**Problem description:**
Pictures are not part of the copy; retype all the records below exactly.

** Opening Excerpted data block **

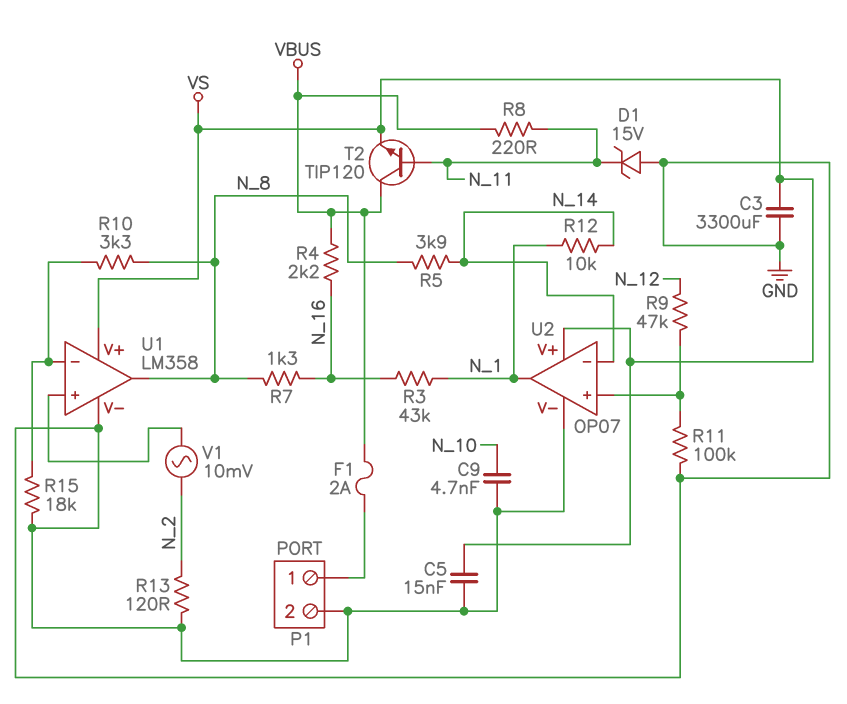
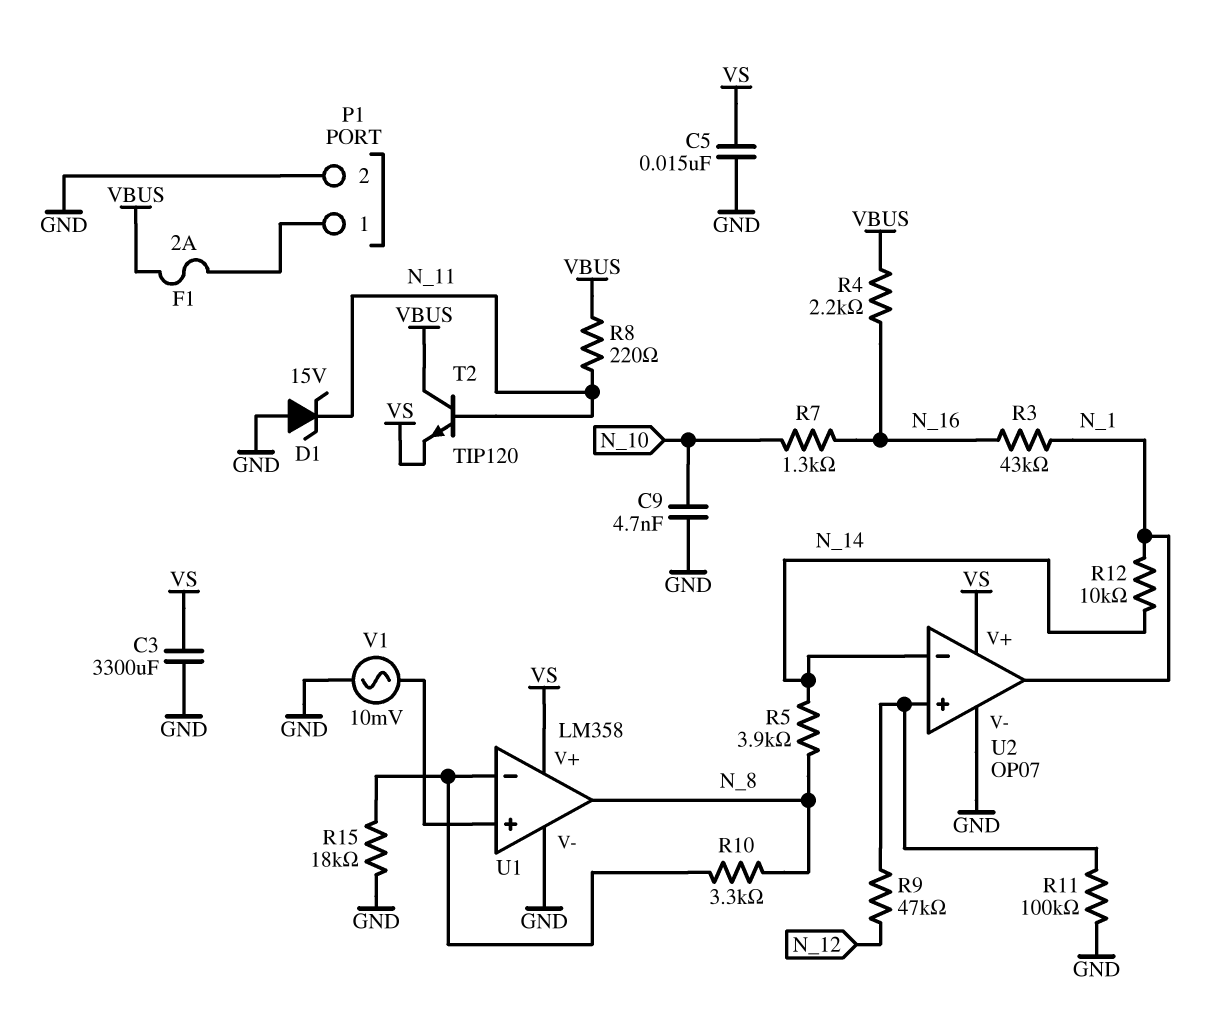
R7: 1.3k (N_8, N_16) -> 1.3k (N_10, N_16)
R13: 120 (GND, N_2) -> none
V1: AC 10mV (N_2, U1/in+) -> AC 10mV (GND, U1/in+)

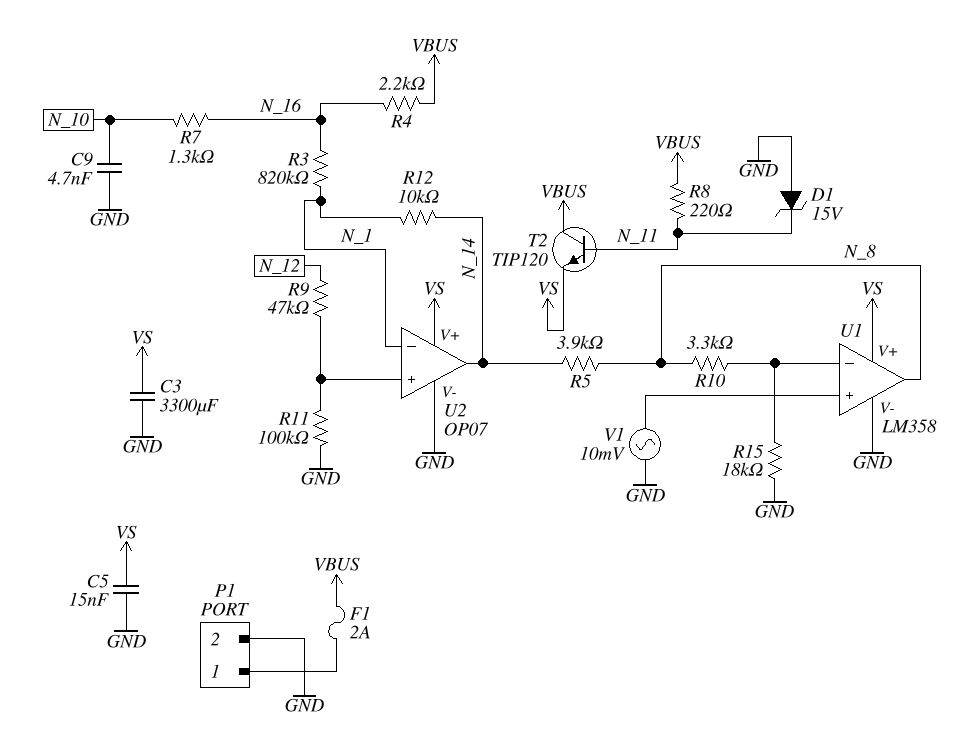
R3: 43k (N_1, N_16) -> 820k (N_1, N_16)
U2 pin in-: N_14 -> N_1
U2 pin out: N_1 -> N_14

** Closing Excerpted data block **

**The answer:**
R7: 1.3k (N_8, N_16) -> 1.3k (N_10, N_16)
R13: 120 (GND, N_2) -> none
V1: AC 10mV (N_2, U1/in+) -> AC 10mV (GND, U1/in+)

R3: 43k (N_1, N_16) -> 820k (N_1, N_16)
U2 pin in-: N_14 -> N_1
U2 pin out: N_1 -> N_14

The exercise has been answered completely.